Segment Open
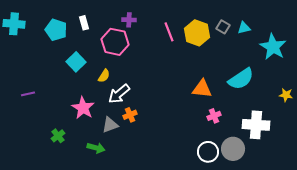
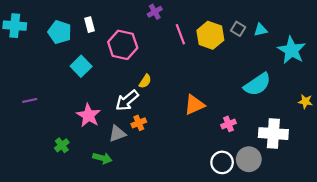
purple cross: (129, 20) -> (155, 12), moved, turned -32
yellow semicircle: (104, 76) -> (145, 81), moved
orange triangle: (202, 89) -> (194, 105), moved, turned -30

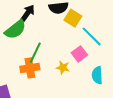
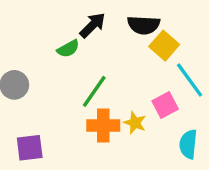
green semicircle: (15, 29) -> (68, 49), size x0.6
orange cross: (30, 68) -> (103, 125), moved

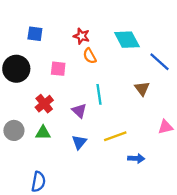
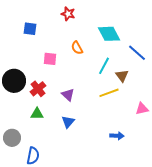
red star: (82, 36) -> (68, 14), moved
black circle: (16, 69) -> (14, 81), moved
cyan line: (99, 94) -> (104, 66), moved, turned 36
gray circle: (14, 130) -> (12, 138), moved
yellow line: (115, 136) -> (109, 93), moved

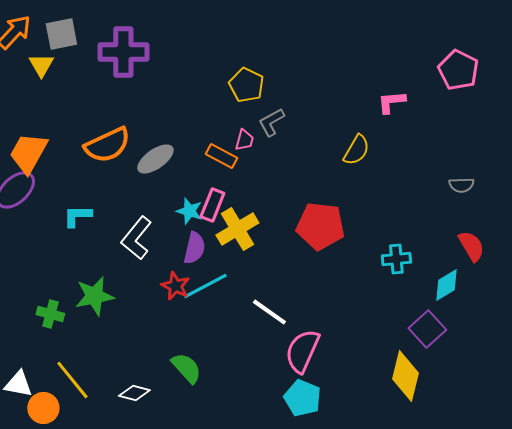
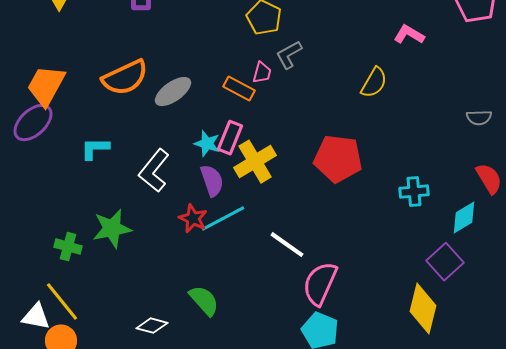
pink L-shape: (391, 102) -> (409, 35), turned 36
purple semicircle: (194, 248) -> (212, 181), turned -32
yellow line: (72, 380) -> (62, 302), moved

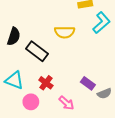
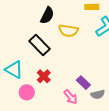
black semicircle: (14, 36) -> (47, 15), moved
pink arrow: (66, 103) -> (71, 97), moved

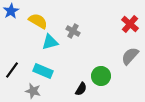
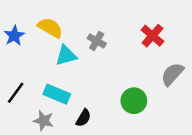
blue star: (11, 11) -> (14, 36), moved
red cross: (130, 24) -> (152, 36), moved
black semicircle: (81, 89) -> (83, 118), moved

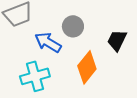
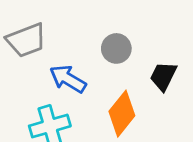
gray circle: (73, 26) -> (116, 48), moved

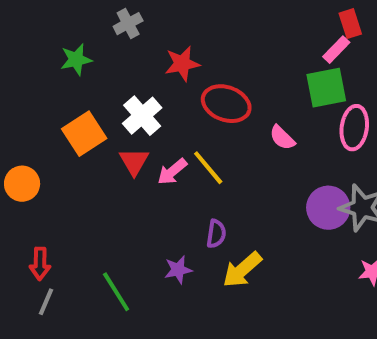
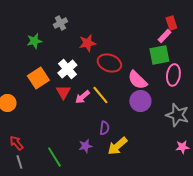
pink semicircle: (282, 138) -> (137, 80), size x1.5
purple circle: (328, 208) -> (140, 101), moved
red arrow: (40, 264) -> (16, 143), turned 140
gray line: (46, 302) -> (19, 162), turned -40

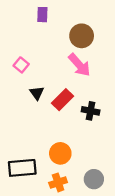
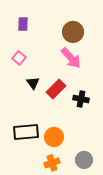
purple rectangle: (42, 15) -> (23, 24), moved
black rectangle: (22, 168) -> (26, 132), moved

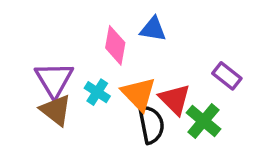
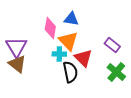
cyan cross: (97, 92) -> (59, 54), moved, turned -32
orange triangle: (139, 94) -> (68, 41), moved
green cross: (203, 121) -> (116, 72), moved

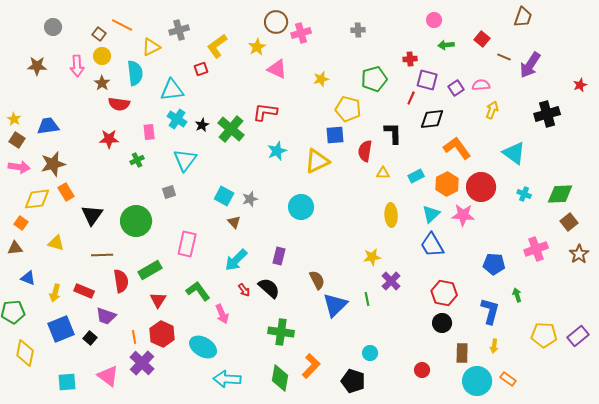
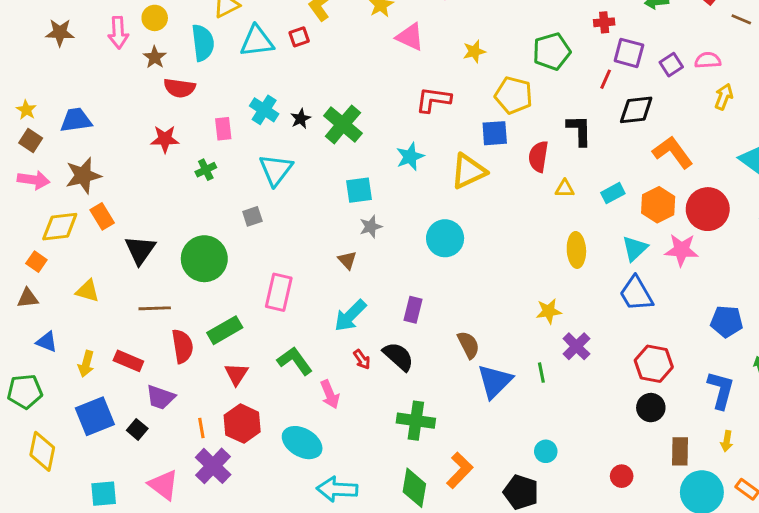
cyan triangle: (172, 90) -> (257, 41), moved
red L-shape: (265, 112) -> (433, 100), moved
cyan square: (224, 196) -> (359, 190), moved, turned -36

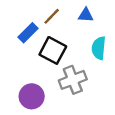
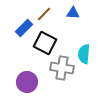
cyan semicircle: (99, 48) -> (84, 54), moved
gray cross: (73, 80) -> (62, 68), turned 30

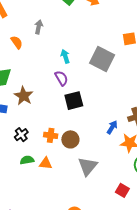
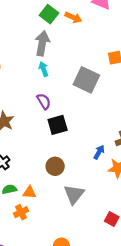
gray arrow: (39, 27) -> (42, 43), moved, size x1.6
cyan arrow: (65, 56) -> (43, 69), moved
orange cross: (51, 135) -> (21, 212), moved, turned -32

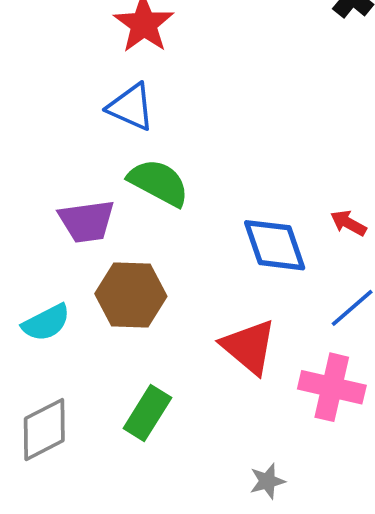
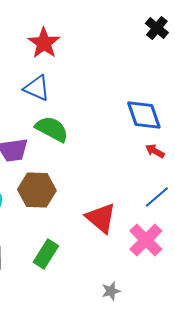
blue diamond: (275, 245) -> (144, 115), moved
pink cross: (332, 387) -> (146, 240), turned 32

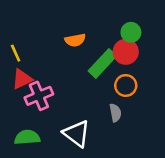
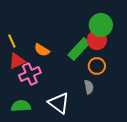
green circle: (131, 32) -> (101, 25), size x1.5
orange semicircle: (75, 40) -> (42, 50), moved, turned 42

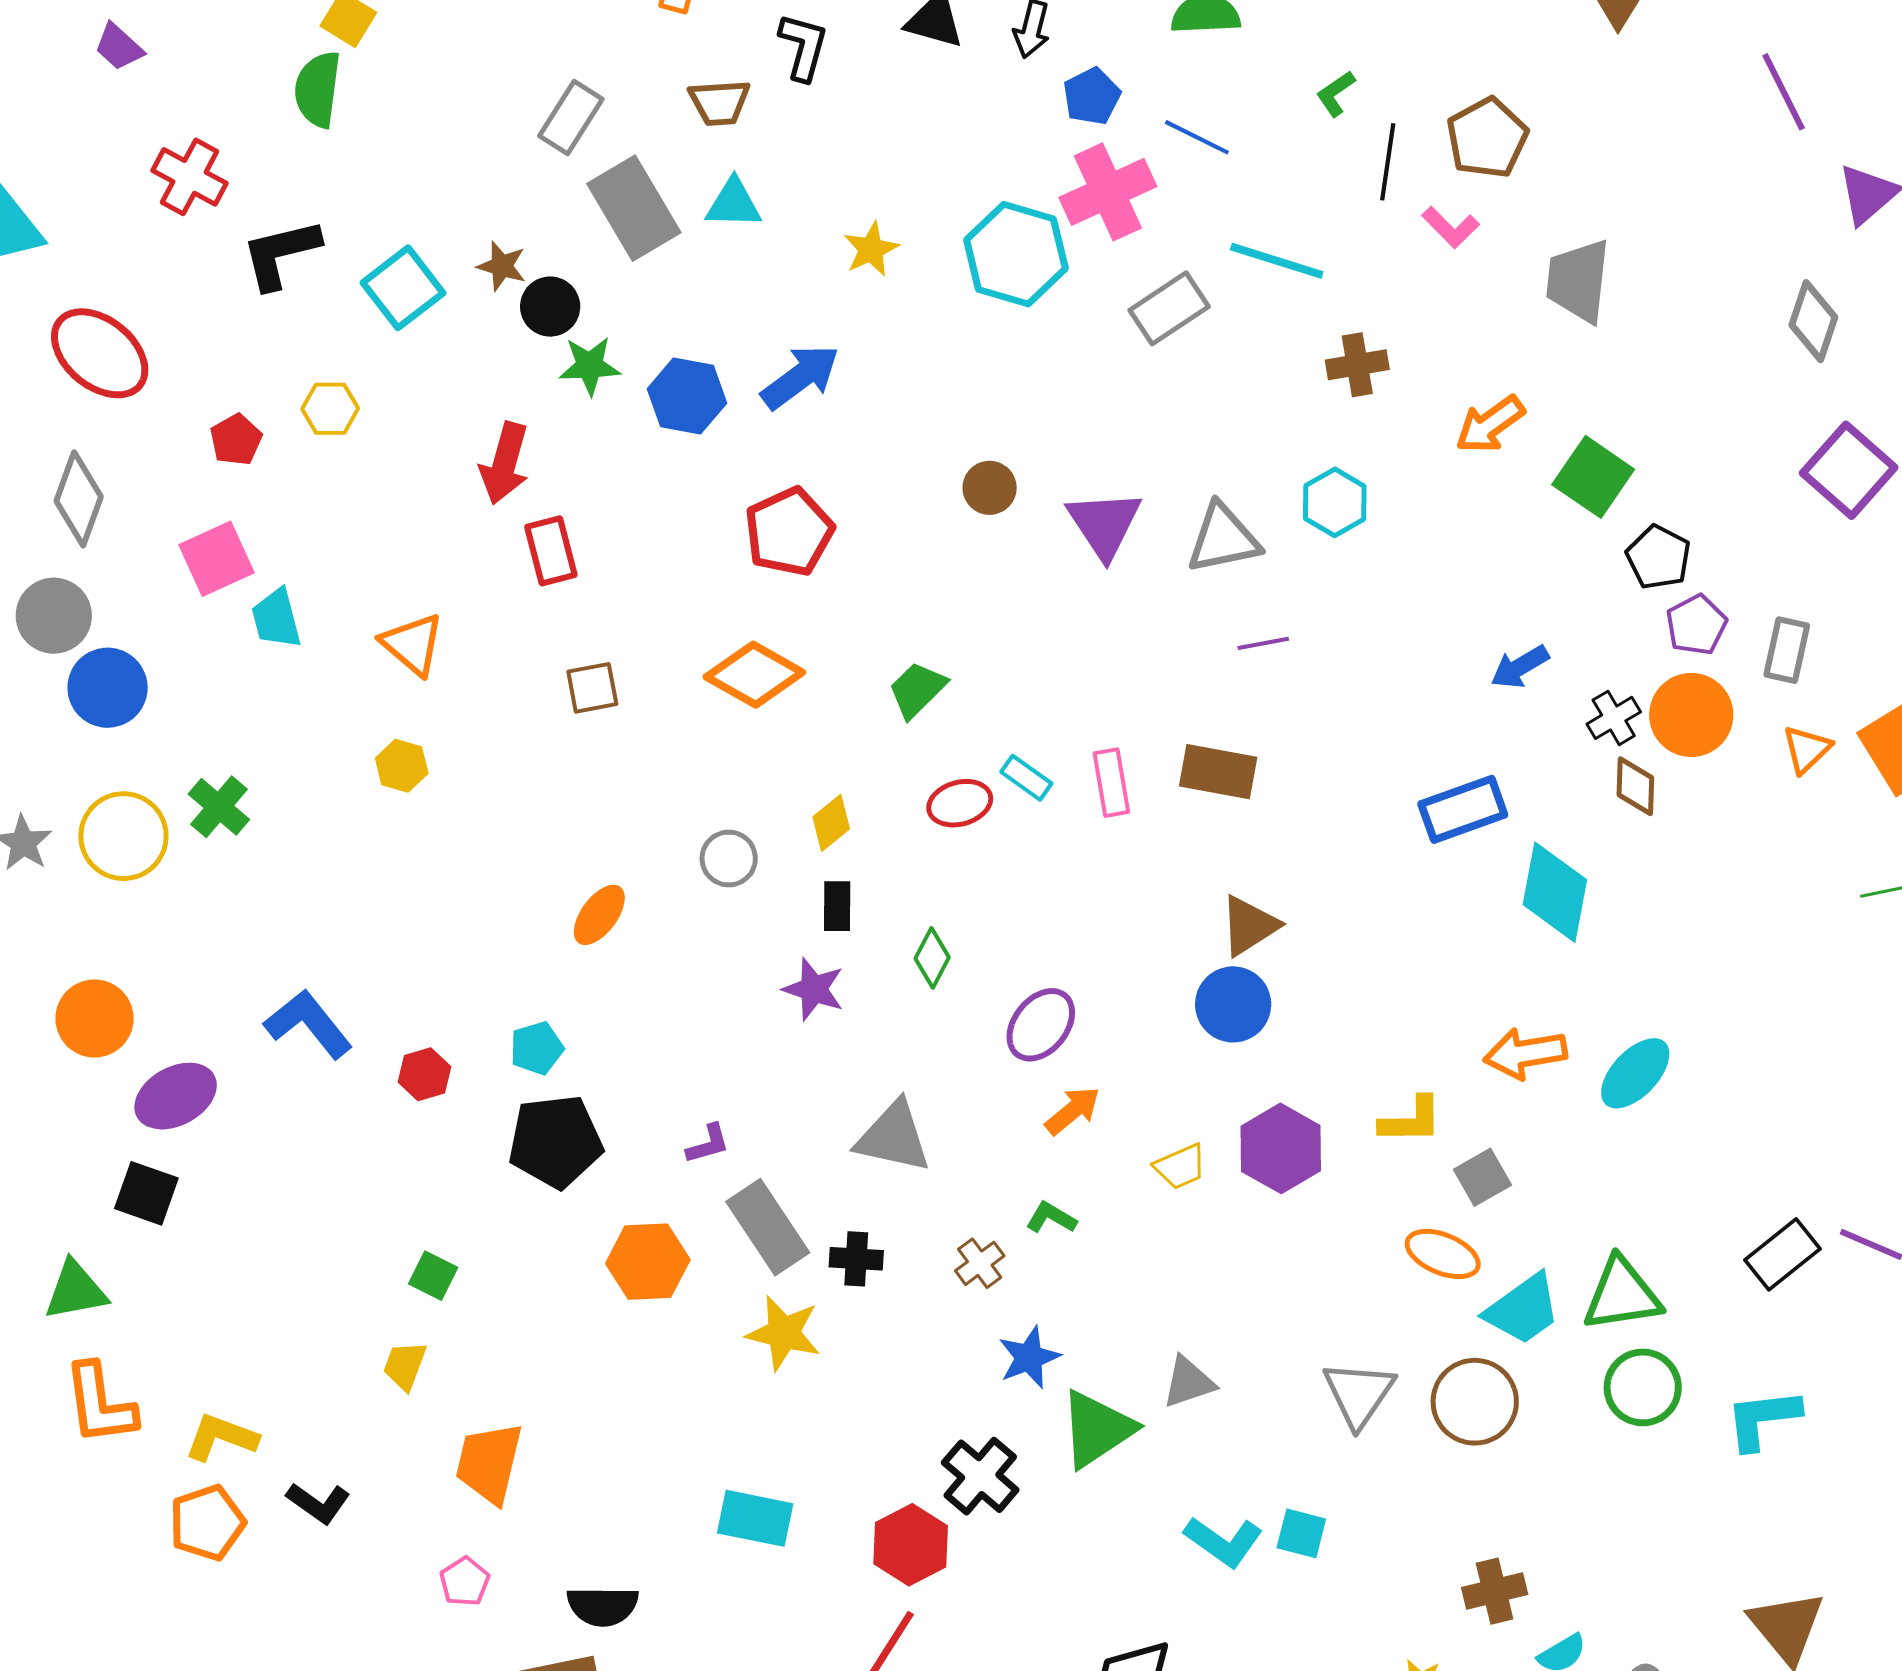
Segment Closed
▶ [Exercise] Please return every record above exactly, but leave out the pictures.

▶ [Exercise answer]
purple cross: (129, 20) -> (155, 12), moved, turned -32
yellow semicircle: (104, 76) -> (145, 81), moved
orange triangle: (202, 89) -> (194, 105), moved, turned -30

green semicircle: (15, 29) -> (68, 49), size x0.6
orange cross: (30, 68) -> (103, 125), moved

red star: (82, 36) -> (68, 14), moved
black circle: (16, 69) -> (14, 81), moved
cyan line: (99, 94) -> (104, 66), moved, turned 36
gray circle: (14, 130) -> (12, 138), moved
yellow line: (115, 136) -> (109, 93), moved

pink L-shape: (391, 102) -> (409, 35), turned 36
purple semicircle: (194, 248) -> (212, 181), turned -32
yellow line: (72, 380) -> (62, 302), moved

black semicircle: (14, 36) -> (47, 15), moved
pink arrow: (66, 103) -> (71, 97), moved

blue star: (11, 11) -> (14, 36), moved
red cross: (130, 24) -> (152, 36), moved
black semicircle: (81, 89) -> (83, 118), moved

gray circle: (73, 26) -> (116, 48), moved

pink semicircle: (282, 138) -> (137, 80), size x1.5
purple circle: (328, 208) -> (140, 101), moved
red arrow: (40, 264) -> (16, 143), turned 140
gray line: (46, 302) -> (19, 162), turned -40

purple rectangle: (42, 15) -> (23, 24), moved
black rectangle: (22, 168) -> (26, 132), moved

cyan cross: (97, 92) -> (59, 54), moved, turned -32
orange triangle: (139, 94) -> (68, 41), moved
green cross: (203, 121) -> (116, 72), moved

cyan triangle: (172, 90) -> (257, 41), moved
red L-shape: (265, 112) -> (433, 100), moved
cyan square: (224, 196) -> (359, 190), moved, turned -36

cyan semicircle: (99, 48) -> (84, 54), moved
gray cross: (73, 80) -> (62, 68), turned 30

gray arrow: (39, 27) -> (42, 43), moved, size x1.6
cyan arrow: (65, 56) -> (43, 69), moved
orange cross: (51, 135) -> (21, 212), moved, turned -32

blue diamond: (275, 245) -> (144, 115), moved
pink cross: (332, 387) -> (146, 240), turned 32

green circle: (131, 32) -> (101, 25), size x1.5
orange semicircle: (75, 40) -> (42, 50), moved, turned 42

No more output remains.